Please set down every line of the records below exactly, without the pictures.

BEGIN Dataset records

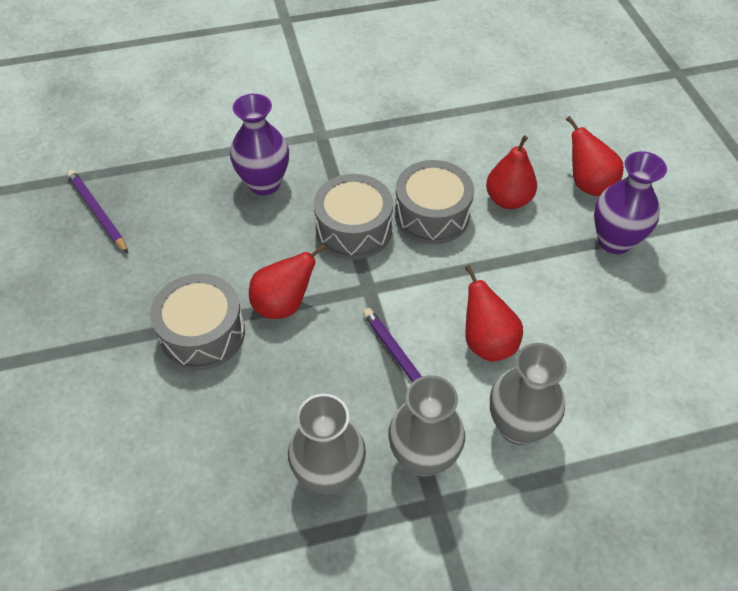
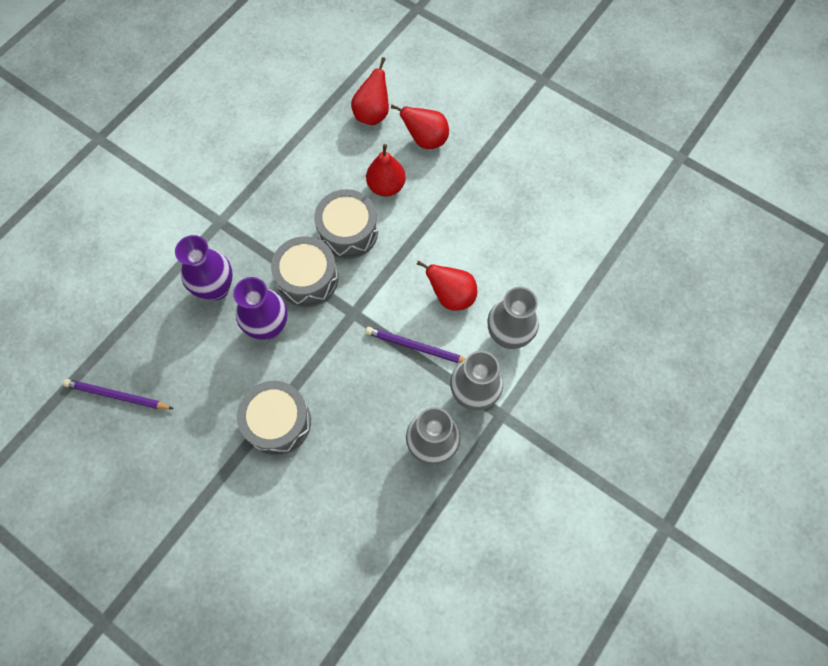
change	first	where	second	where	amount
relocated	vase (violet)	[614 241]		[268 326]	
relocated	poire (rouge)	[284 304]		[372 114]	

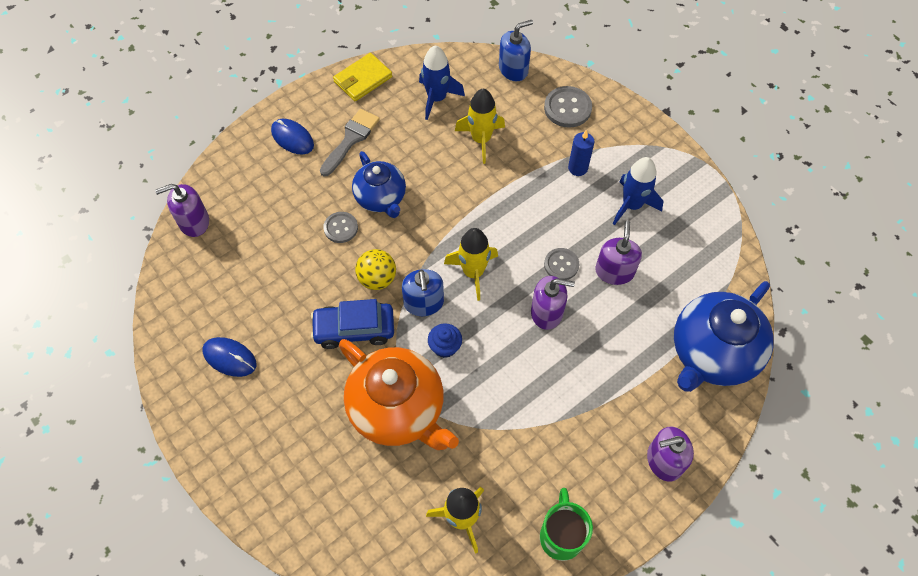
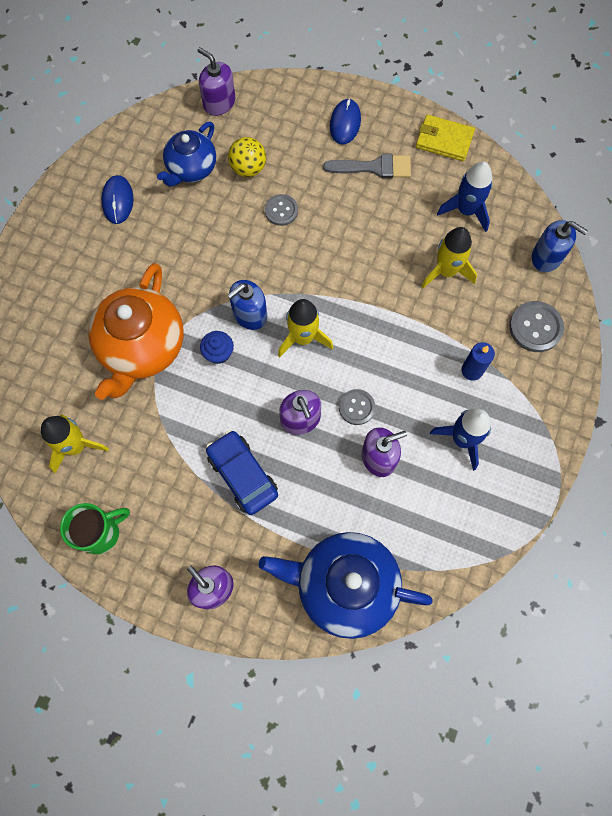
change	first	where	second	where	amount
relocated	théière (bleu)	[381 198]		[191 169]	
relocated	voiture (bleu)	[354 329]		[242 475]	
relocated	balle (jaune)	[377 279]		[248 168]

END Dataset records

▶ **Task answer**:
change	first	where	second	where	amount
relocated	vase (violet)	[614 241]		[268 326]	
relocated	poire (rouge)	[284 304]		[372 114]	

change	first	where	second	where	amount
relocated	théière (bleu)	[381 198]		[191 169]	
relocated	voiture (bleu)	[354 329]		[242 475]	
relocated	balle (jaune)	[377 279]		[248 168]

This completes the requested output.